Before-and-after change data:
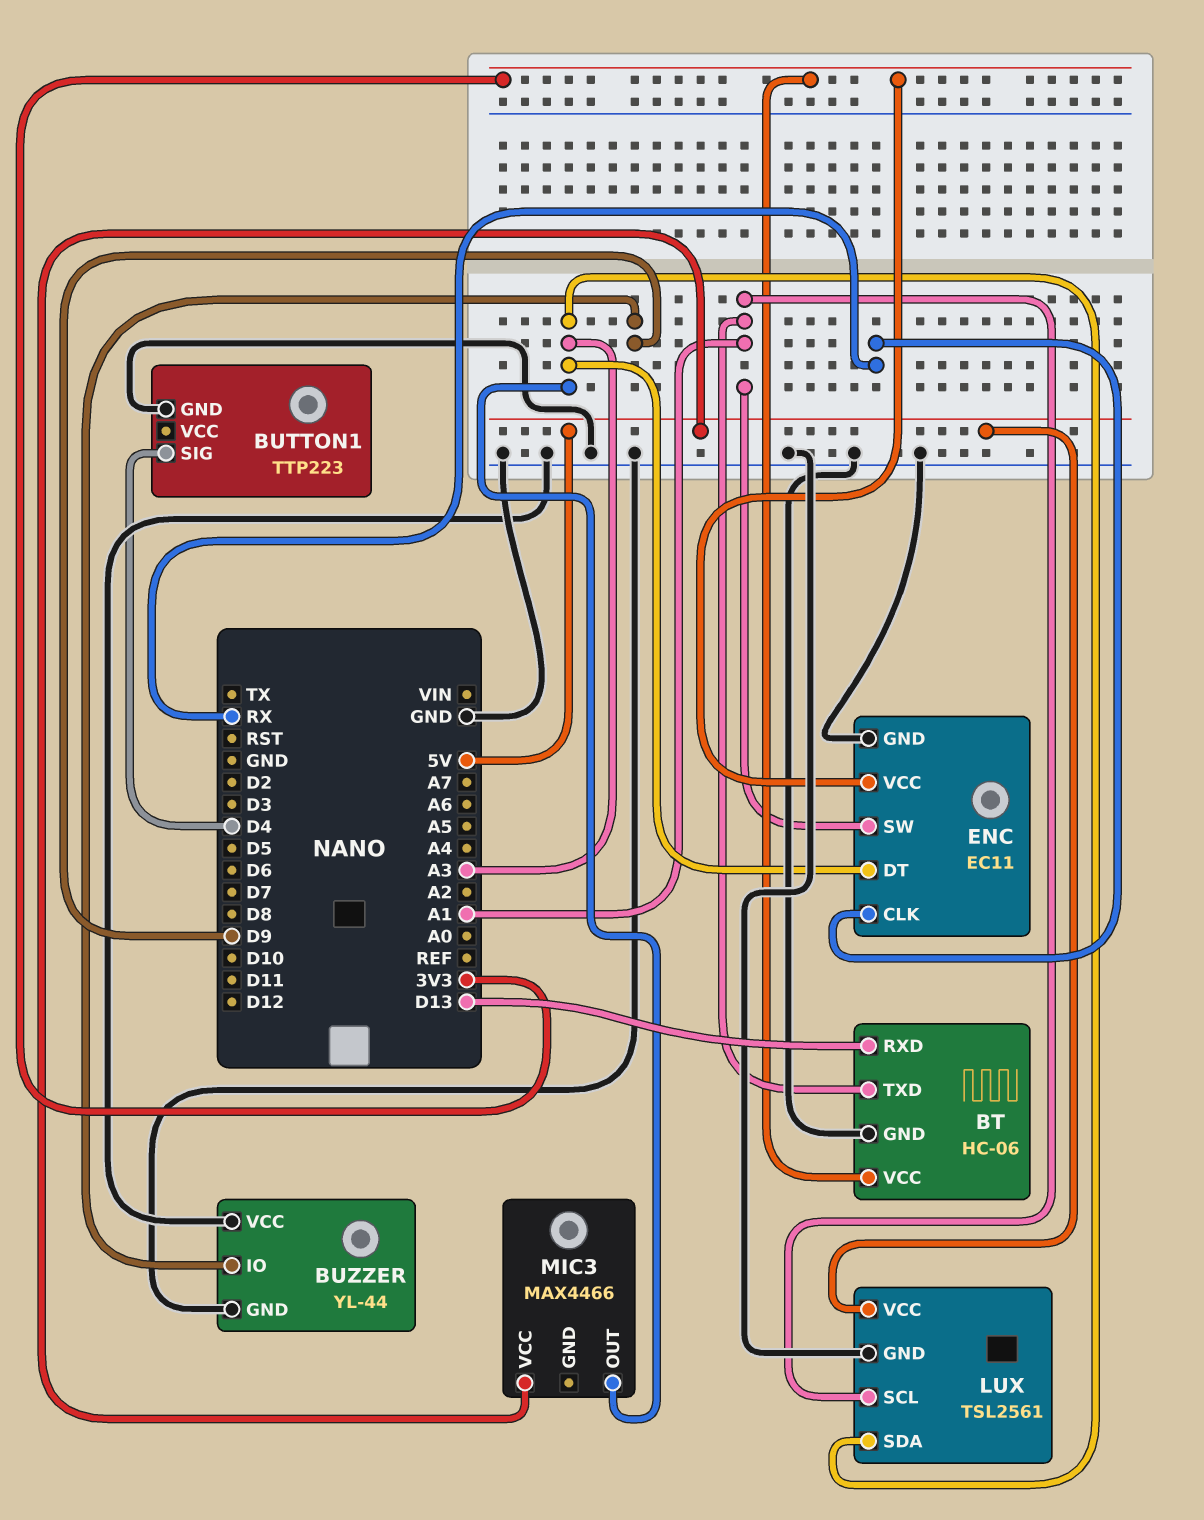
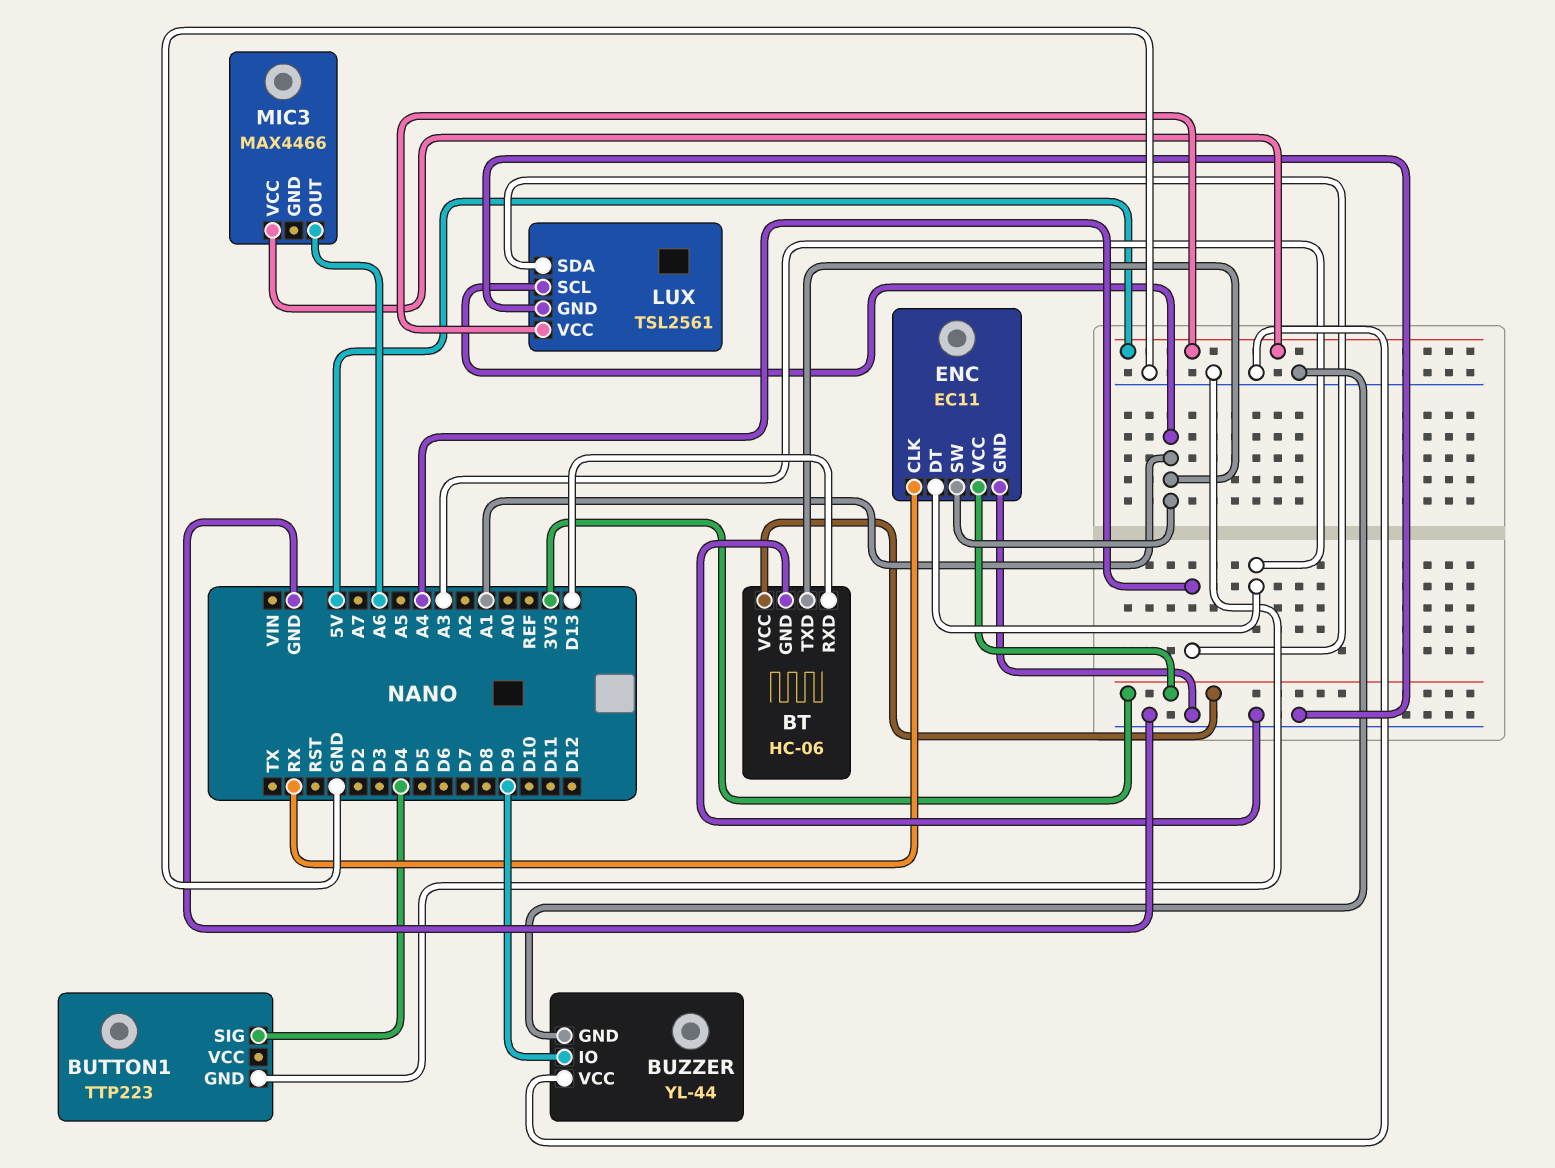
LUX pin SDA: A3 -> A4
MIC3 pin OUT: A3 -> A6

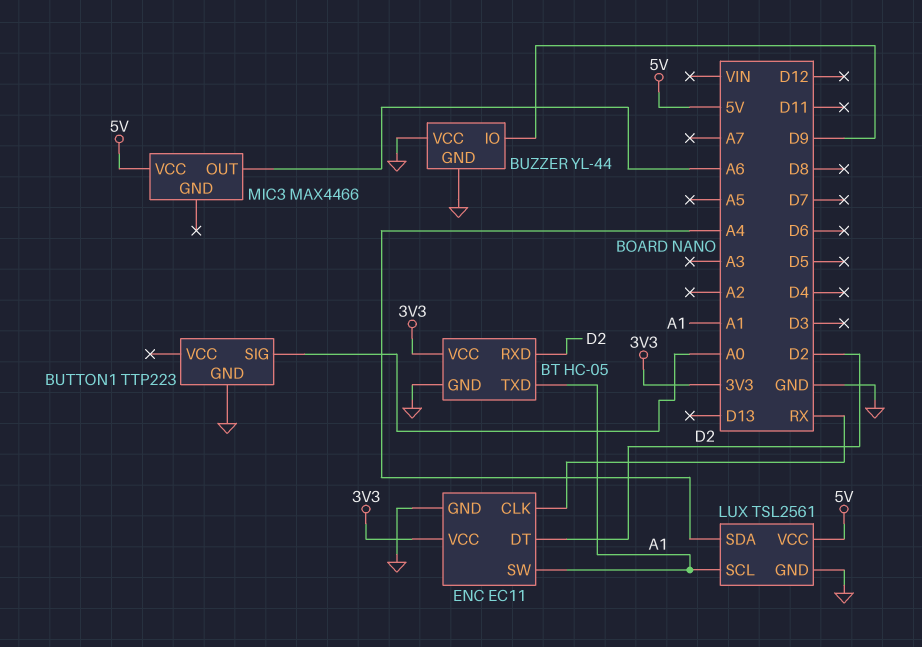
BT: HC-06 -> HC-05
BT pin RXD: D13 -> D2
BUTTON1 pin SIG: D4 -> A0
ENC pin DT: A3 -> D2

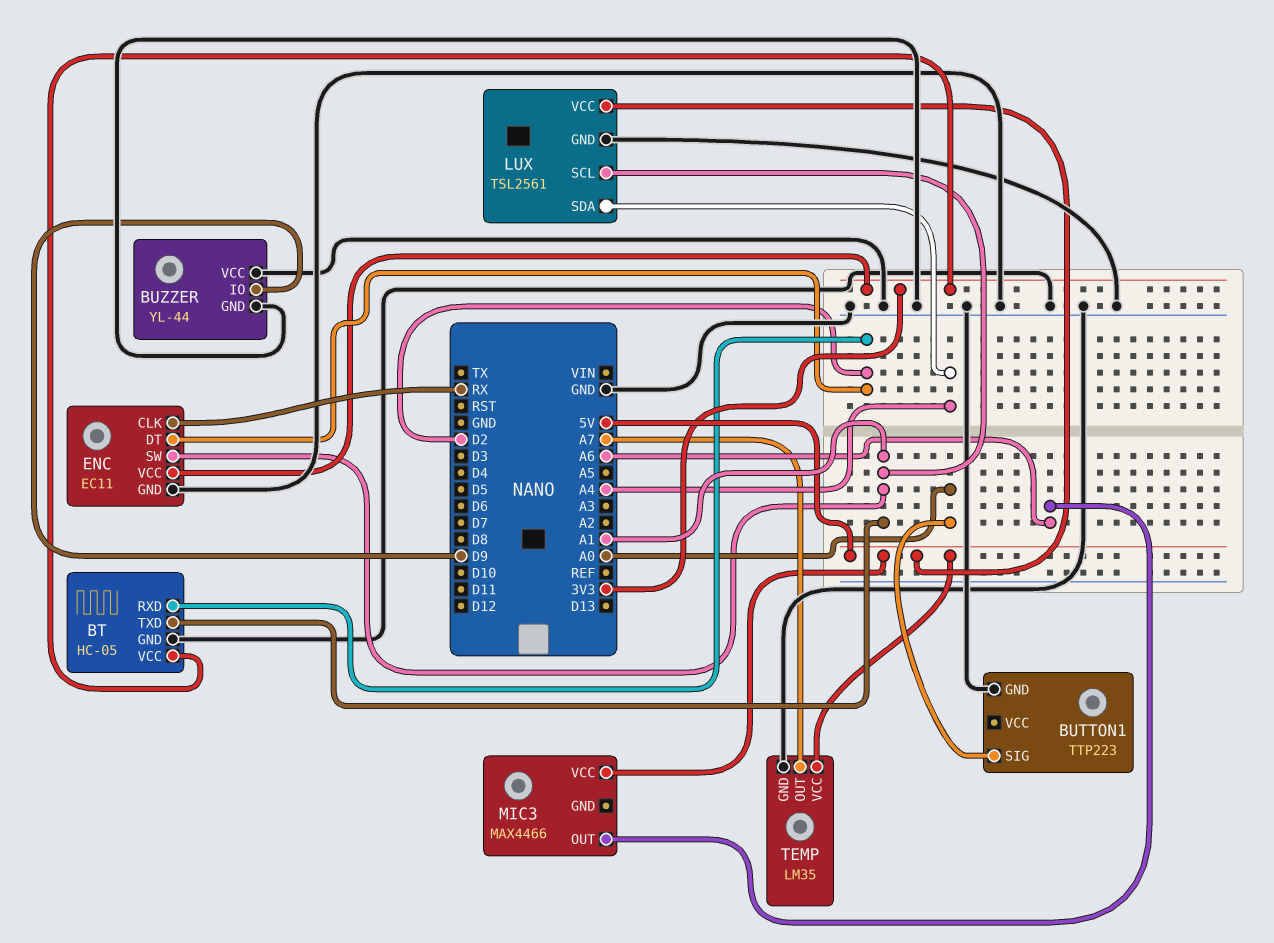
TEMP: none -> LM35
TEMP pin GND: none -> GND
TEMP pin OUT: none -> A7
TEMP pin VCC: none -> 5V

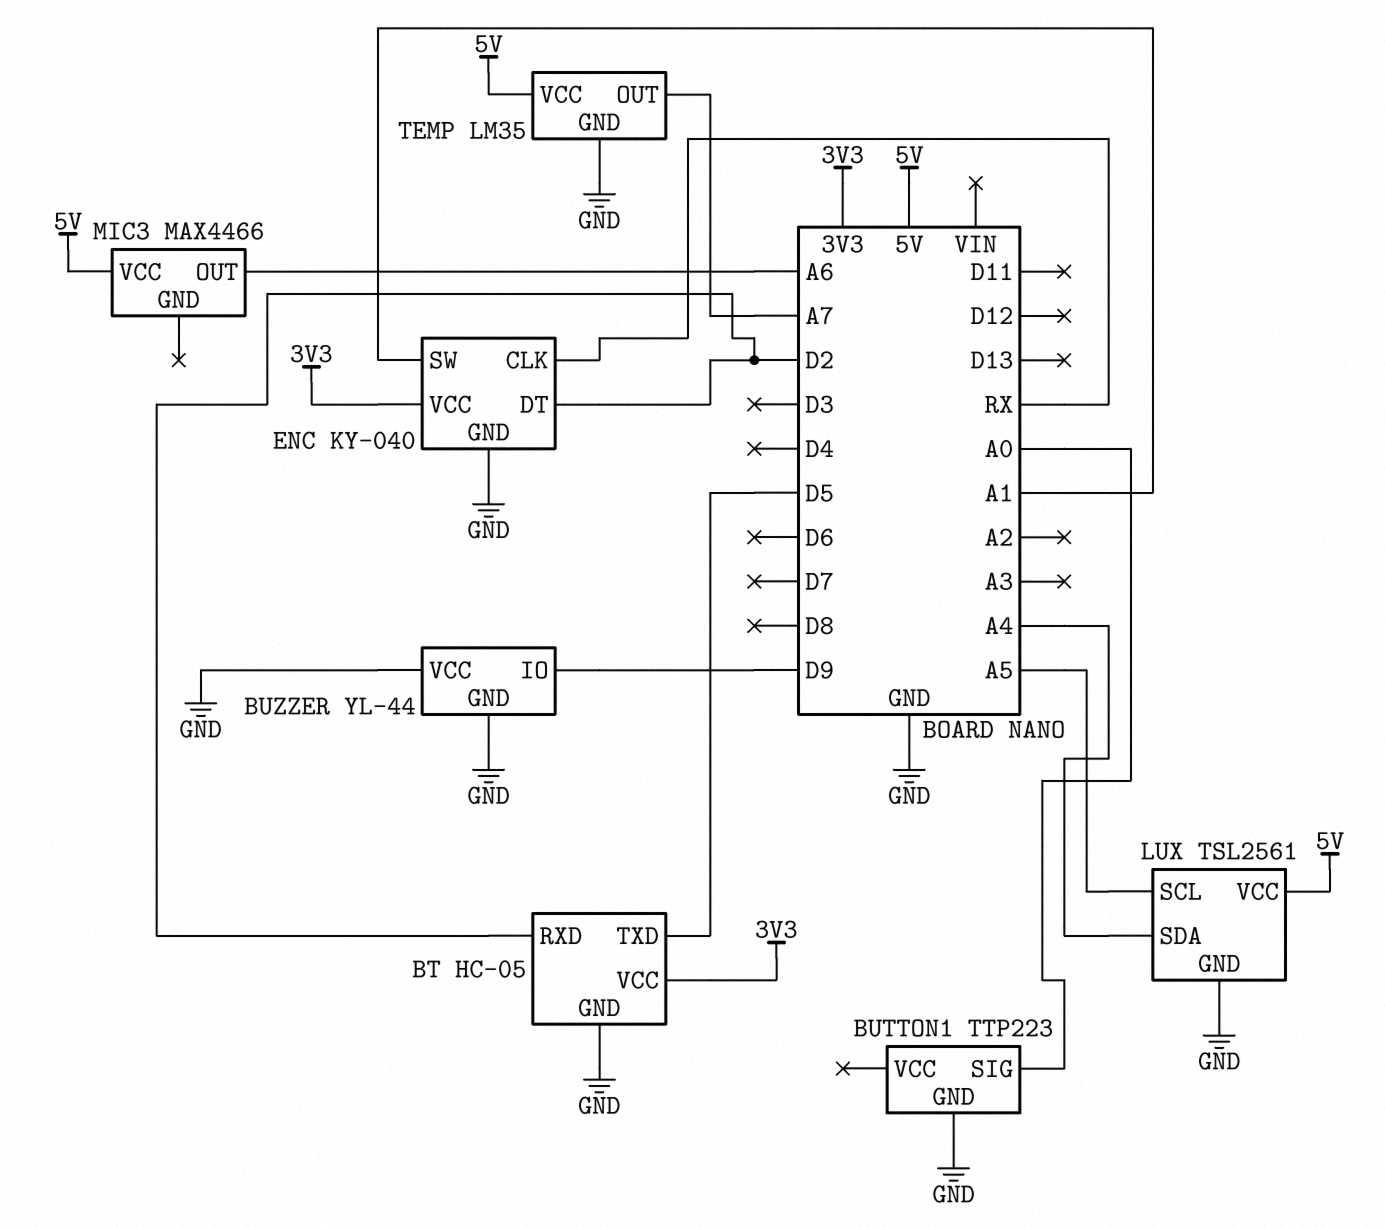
BT pin TXD: A1 -> D5
ENC: EC11 -> KY-040
LUX pin SCL: A1 -> A5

• **Your objective**
Write the records above out again exactly, with no pictures in your copy.

• **Response area**
LUX pin SDA: A3 -> A4
MIC3 pin OUT: A3 -> A6

BT: HC-06 -> HC-05
BT pin RXD: D13 -> D2
BUTTON1 pin SIG: D4 -> A0
ENC pin DT: A3 -> D2

TEMP: none -> LM35
TEMP pin GND: none -> GND
TEMP pin OUT: none -> A7
TEMP pin VCC: none -> 5V

BT pin TXD: A1 -> D5
ENC: EC11 -> KY-040
LUX pin SCL: A1 -> A5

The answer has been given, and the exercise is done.